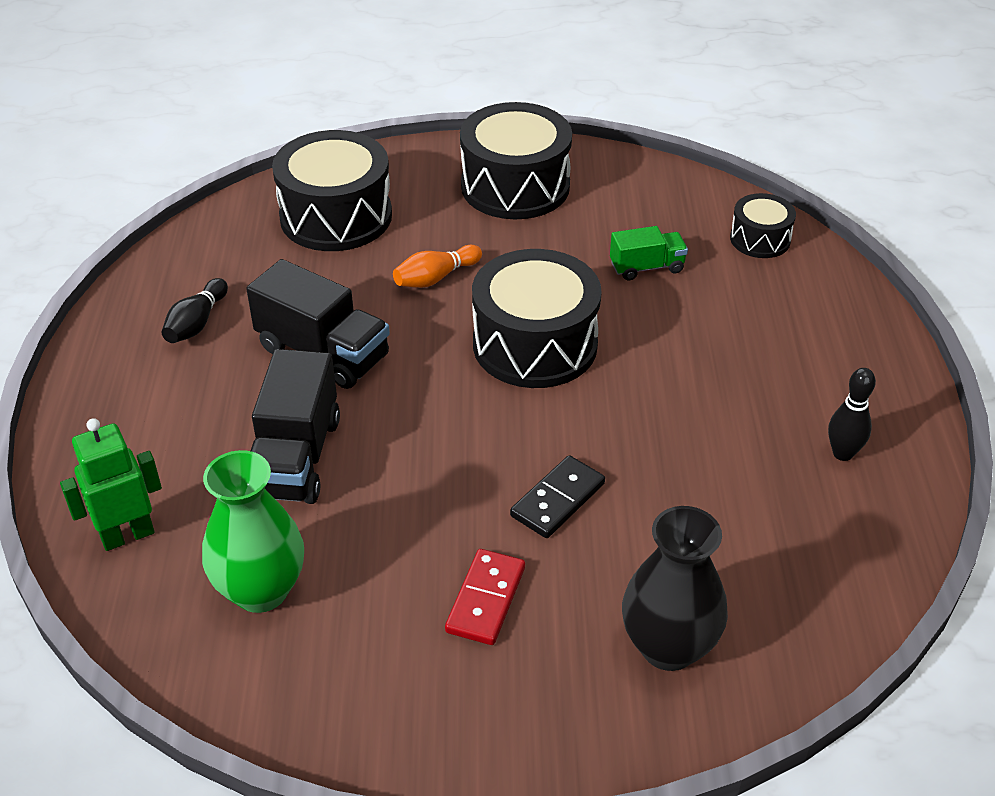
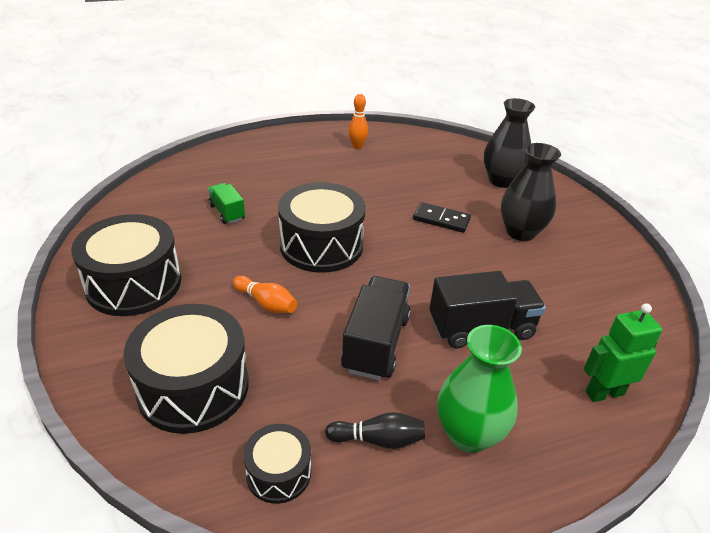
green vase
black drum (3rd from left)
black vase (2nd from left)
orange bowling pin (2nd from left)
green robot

INSTRUCTIONS TO FOLLOW: With the pictures removed, output the listing above exactly.

ANSWER TO THIS EXERCISE:
green vase
black drum (3rd from left)
black vase (2nd from left)
orange bowling pin (2nd from left)
green robot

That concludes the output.